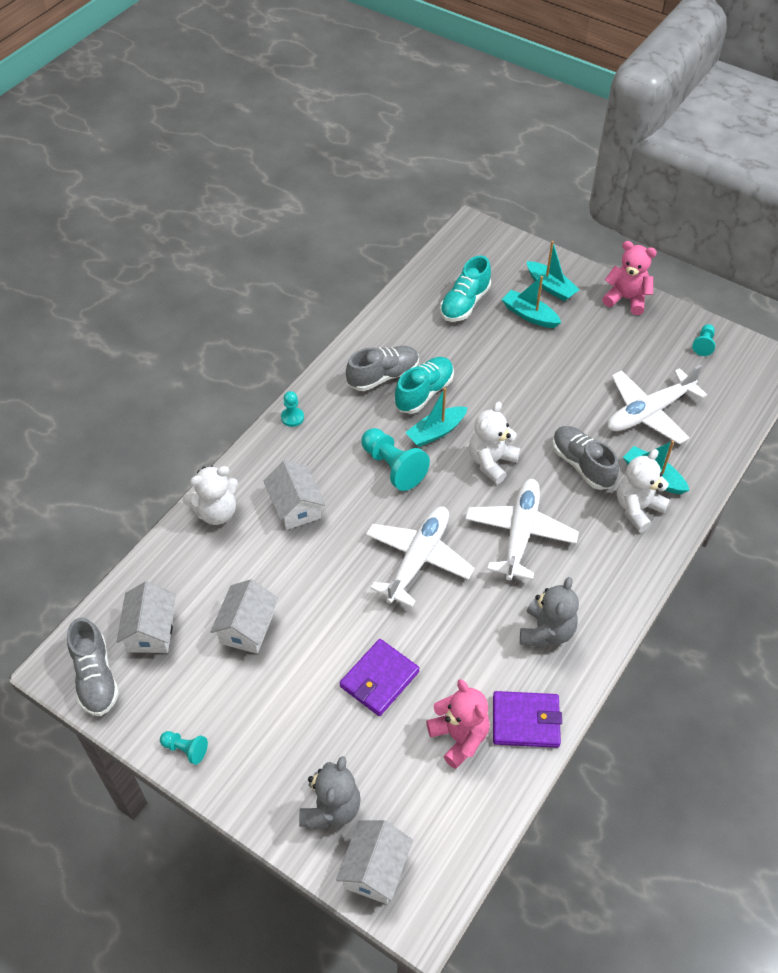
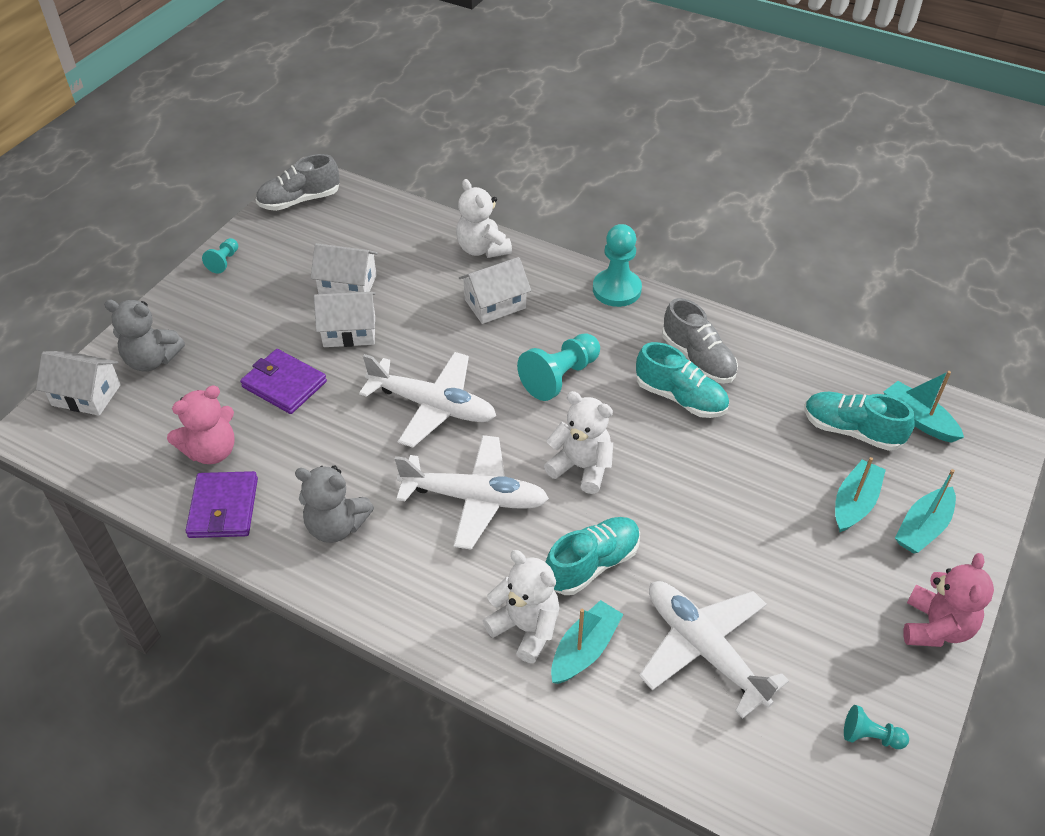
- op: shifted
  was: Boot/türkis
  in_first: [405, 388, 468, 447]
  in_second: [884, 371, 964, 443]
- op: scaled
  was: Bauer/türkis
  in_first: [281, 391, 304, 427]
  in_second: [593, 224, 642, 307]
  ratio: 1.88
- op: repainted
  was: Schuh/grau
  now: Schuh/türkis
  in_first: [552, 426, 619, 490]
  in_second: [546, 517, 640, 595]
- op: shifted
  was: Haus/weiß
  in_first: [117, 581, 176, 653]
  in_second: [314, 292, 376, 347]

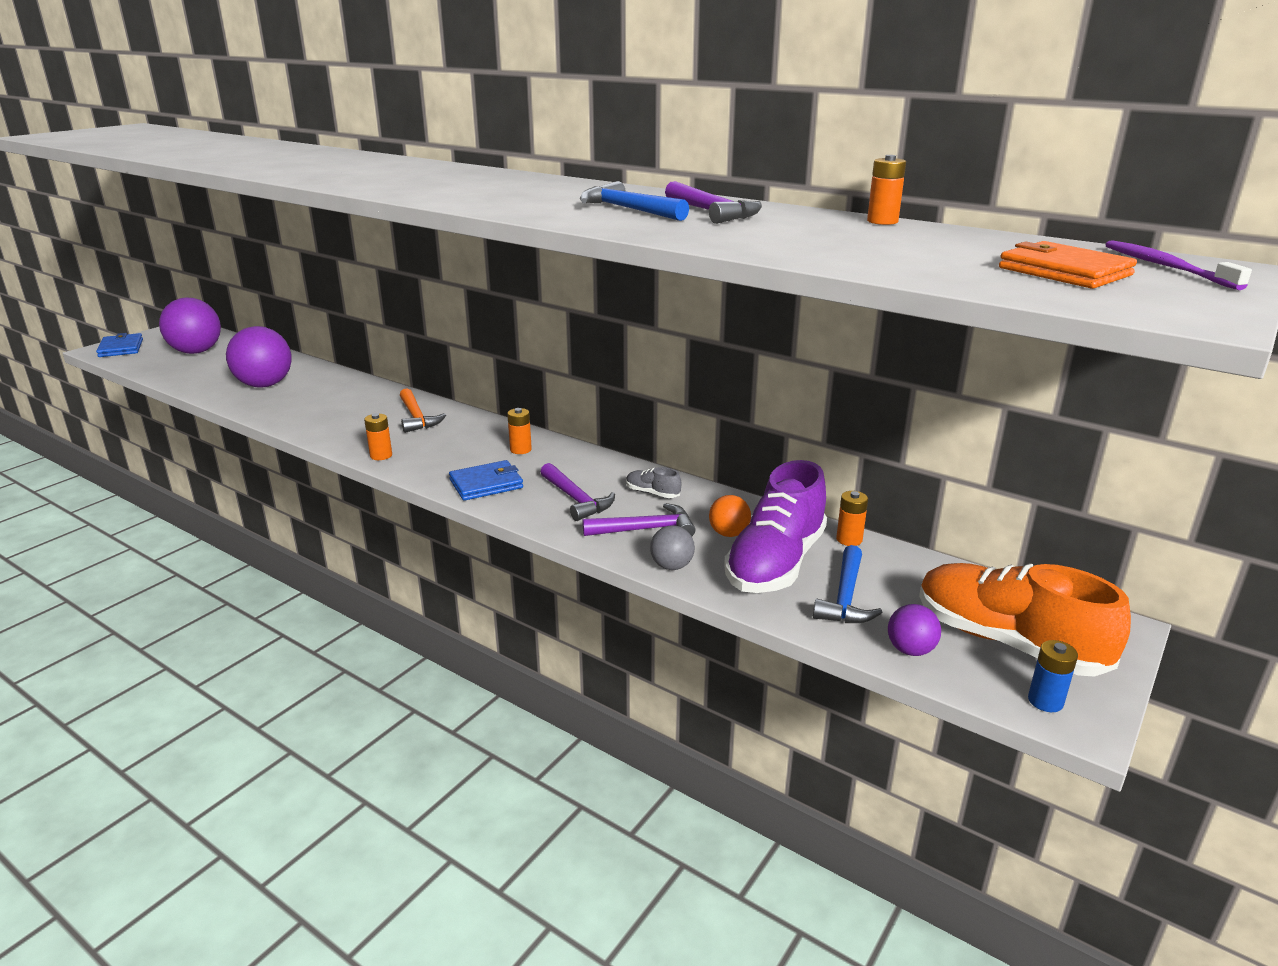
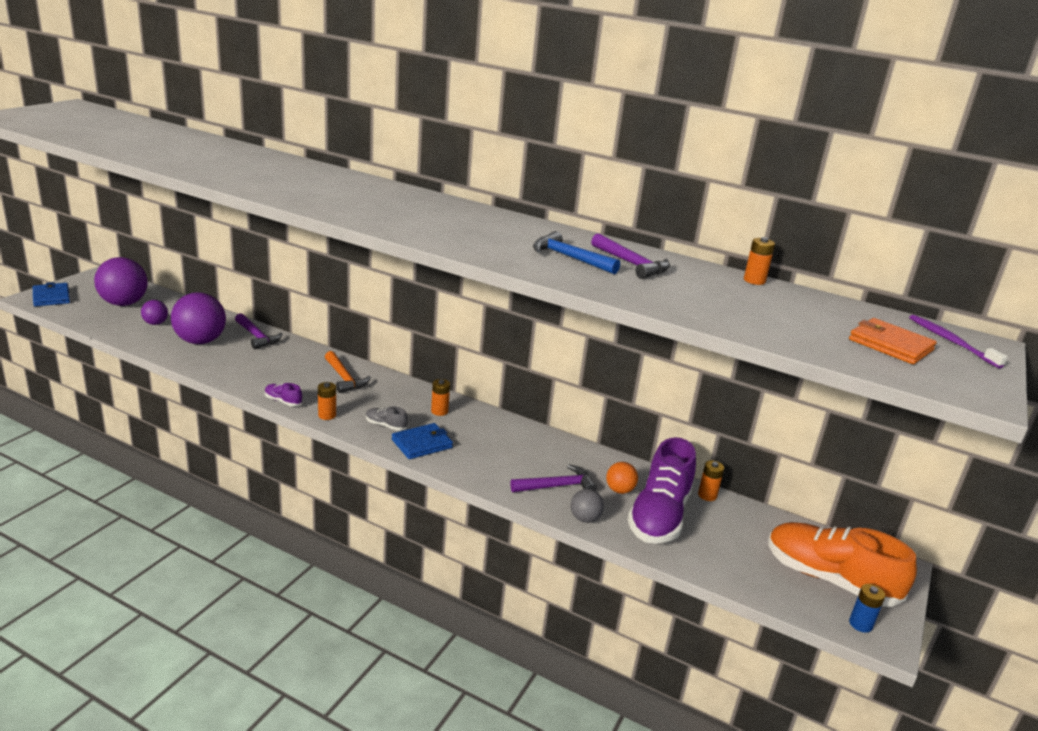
- op: shifted
  was: Hammer/lila
  in_first: [541, 463, 615, 521]
  in_second: [235, 313, 282, 349]
- op: shifted
  was: Schuh/grau
  in_first: [626, 467, 682, 498]
  in_second: [366, 407, 408, 431]
- op: gone
  was: Hammer/blau
  in_first: [813, 545, 883, 623]
- op: shifted
  was: Ball/lila
  in_first: [888, 604, 941, 656]
  in_second: [141, 300, 168, 325]
- op: new
  now: Schuh/lila
  in_second: [265, 383, 302, 406]

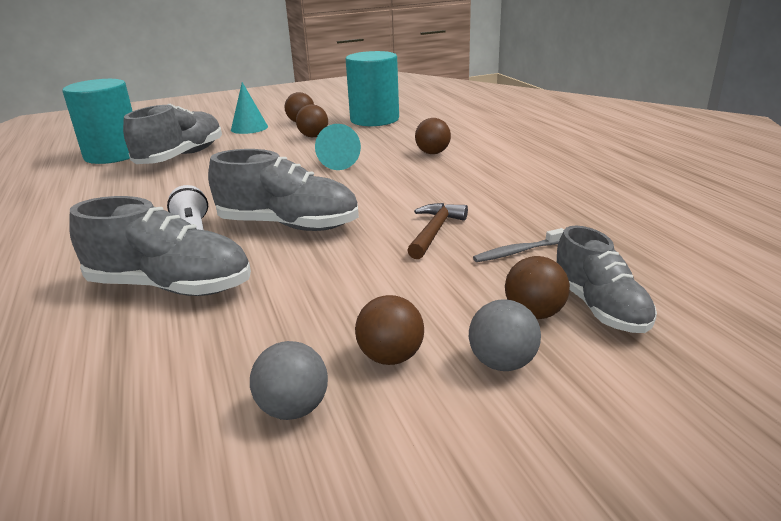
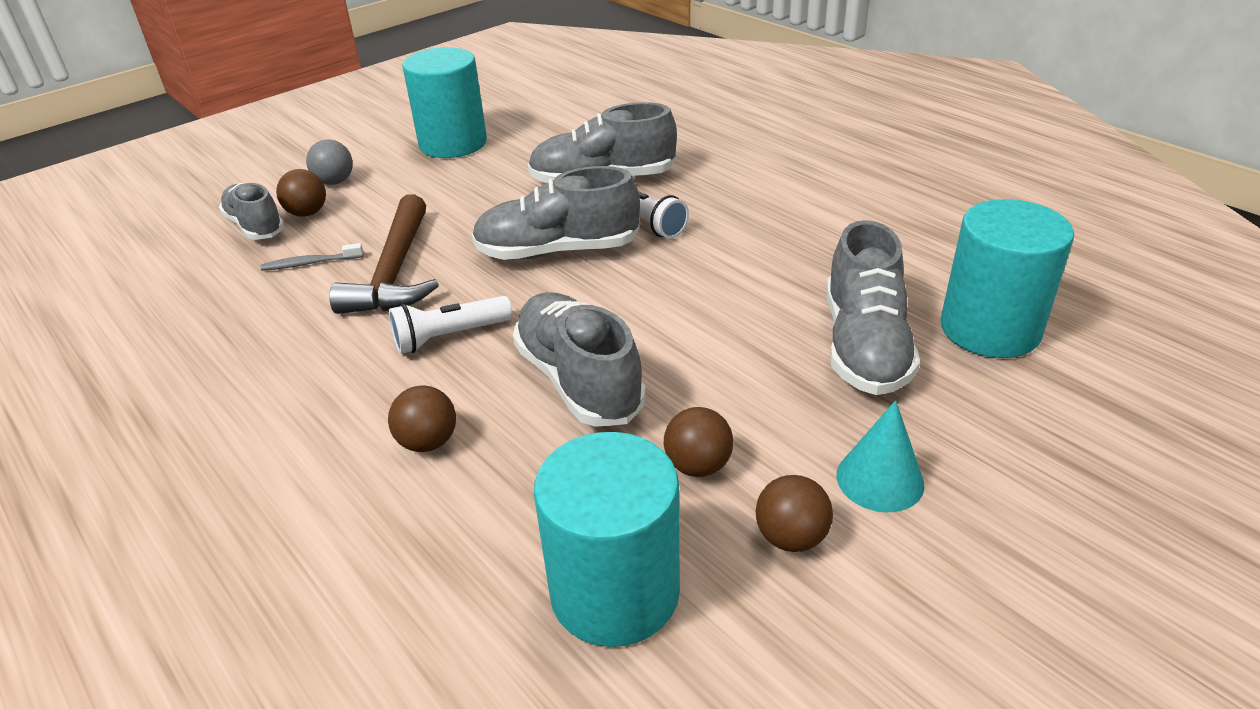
- op: swapped
  was: Kegel/türkis
  now: Schuh/grau
  in_first: [315, 124, 361, 170]
  in_second: [513, 292, 646, 427]
- op: scaled
  was: Hammer/braun
  in_first: [407, 203, 468, 259]
  in_second: [329, 194, 439, 314]
  ratio: 1.68
- op: rotated
  was: Zahnbürste/grau
  in_first: [473, 228, 564, 262]
  in_second: [260, 243, 363, 271]
  clockwise: -150
- op: gone
  was: Ball/braun
  in_first: [355, 295, 424, 365]
- op: swapped
  was: Ball/grau
  now: Vollzylinder/türkis
  in_first: [250, 341, 328, 420]
  in_second: [402, 47, 487, 158]
- op: new
  now: Taschenlampe/weiß
  in_second: [389, 296, 513, 354]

——————————

- [TASK DESCRIPTION]: Leave images out of the retyped records; keep all else exact.

- [EXERCISE RESPONSE]:
- op: shifted
  was: Boot/türkis
  in_first: [405, 388, 468, 447]
  in_second: [884, 371, 964, 443]
- op: scaled
  was: Bauer/türkis
  in_first: [281, 391, 304, 427]
  in_second: [593, 224, 642, 307]
  ratio: 1.88
- op: repainted
  was: Schuh/grau
  now: Schuh/türkis
  in_first: [552, 426, 619, 490]
  in_second: [546, 517, 640, 595]
- op: shifted
  was: Haus/weiß
  in_first: [117, 581, 176, 653]
  in_second: [314, 292, 376, 347]

- op: shifted
  was: Hammer/lila
  in_first: [541, 463, 615, 521]
  in_second: [235, 313, 282, 349]
- op: shifted
  was: Schuh/grau
  in_first: [626, 467, 682, 498]
  in_second: [366, 407, 408, 431]
- op: gone
  was: Hammer/blau
  in_first: [813, 545, 883, 623]
- op: shifted
  was: Ball/lila
  in_first: [888, 604, 941, 656]
  in_second: [141, 300, 168, 325]
- op: new
  now: Schuh/lila
  in_second: [265, 383, 302, 406]

- op: swapped
  was: Kegel/türkis
  now: Schuh/grau
  in_first: [315, 124, 361, 170]
  in_second: [513, 292, 646, 427]
- op: scaled
  was: Hammer/braun
  in_first: [407, 203, 468, 259]
  in_second: [329, 194, 439, 314]
  ratio: 1.68
- op: rotated
  was: Zahnbürste/grau
  in_first: [473, 228, 564, 262]
  in_second: [260, 243, 363, 271]
  clockwise: -150
- op: gone
  was: Ball/braun
  in_first: [355, 295, 424, 365]
- op: swapped
  was: Ball/grau
  now: Vollzylinder/türkis
  in_first: [250, 341, 328, 420]
  in_second: [402, 47, 487, 158]
- op: new
  now: Taschenlampe/weiß
  in_second: [389, 296, 513, 354]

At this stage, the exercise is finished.